■ **WHAT THE EXERCISE ASKS**
Would you please copy every line below that includes the string "black"?

■ **MATERIAL FOR THE TASK**
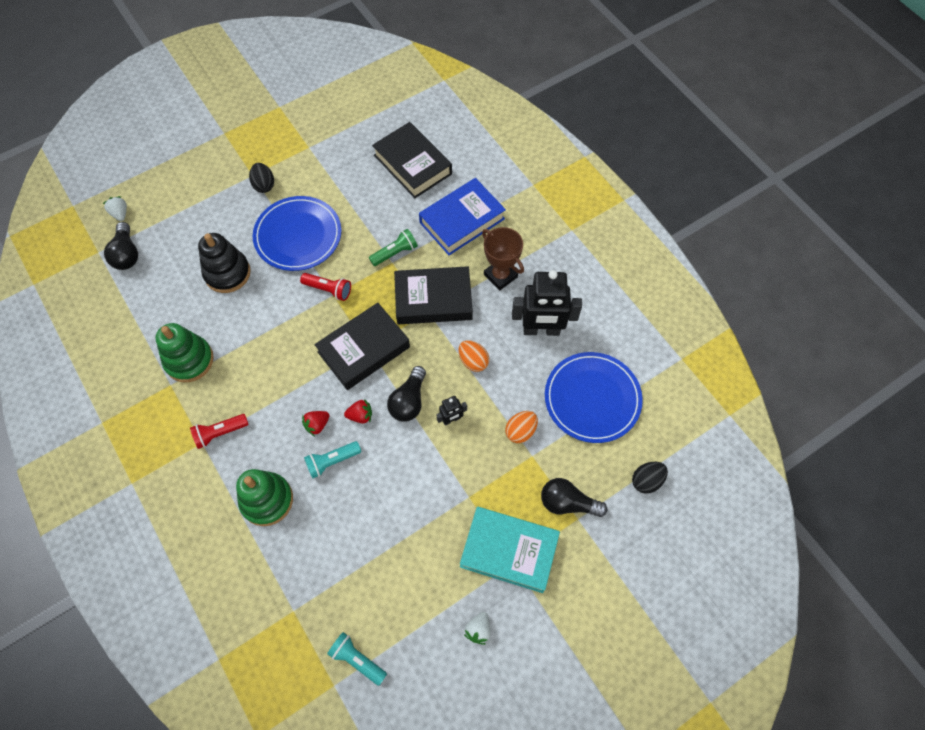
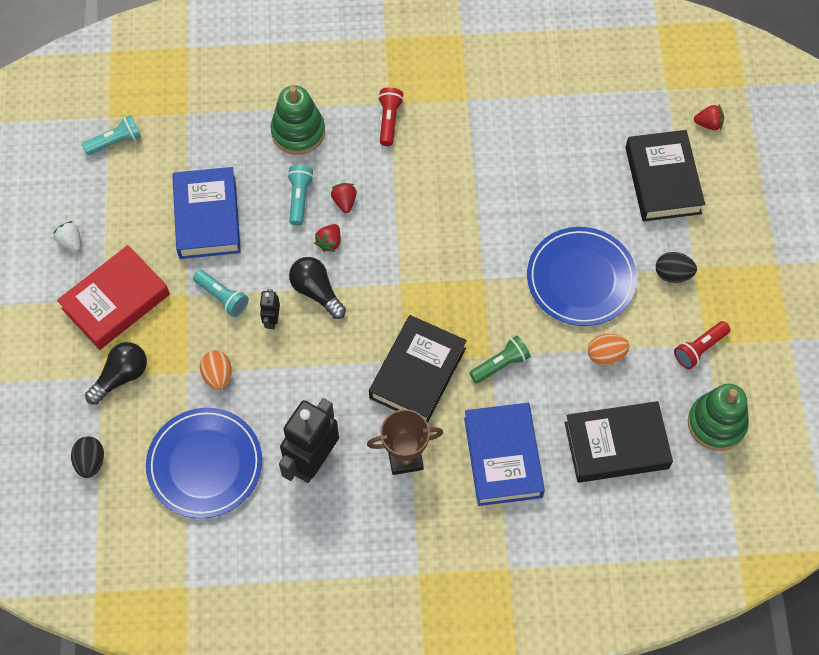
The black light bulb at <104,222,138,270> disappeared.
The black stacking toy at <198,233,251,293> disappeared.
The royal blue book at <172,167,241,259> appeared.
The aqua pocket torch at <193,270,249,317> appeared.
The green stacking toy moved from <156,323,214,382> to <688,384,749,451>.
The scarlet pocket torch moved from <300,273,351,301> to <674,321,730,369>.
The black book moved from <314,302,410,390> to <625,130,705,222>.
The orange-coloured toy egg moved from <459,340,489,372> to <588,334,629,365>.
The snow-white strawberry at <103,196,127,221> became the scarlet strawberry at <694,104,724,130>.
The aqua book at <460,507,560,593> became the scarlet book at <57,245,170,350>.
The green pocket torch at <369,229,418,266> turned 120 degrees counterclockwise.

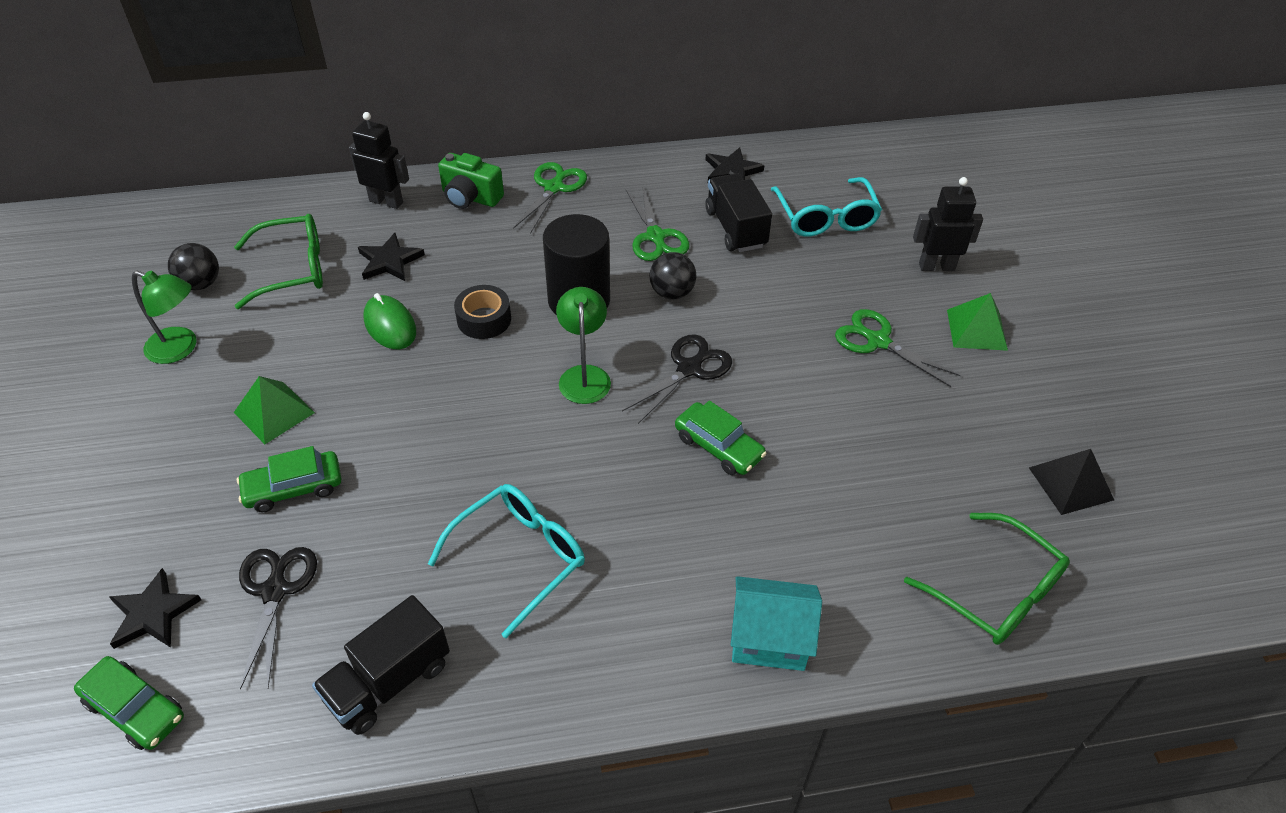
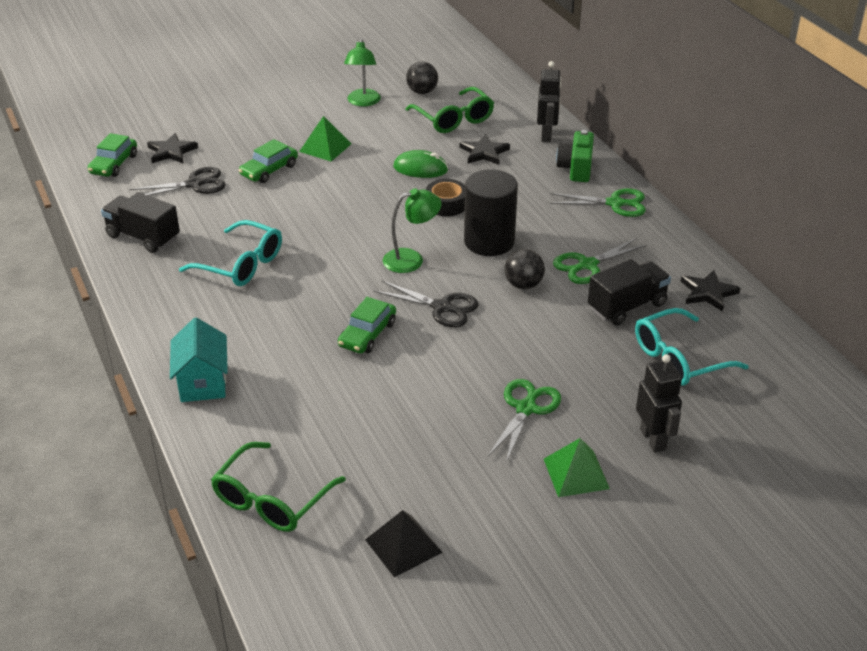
The green automobile at <237,446,342,512> turned 105 degrees counterclockwise.
The green PC mouse at <363,293,416,349> turned 60 degrees clockwise.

■ **REPLY**
The black light bulb at <104,222,138,270> disappeared.
The black stacking toy at <198,233,251,293> disappeared.
The black book moved from <314,302,410,390> to <625,130,705,222>.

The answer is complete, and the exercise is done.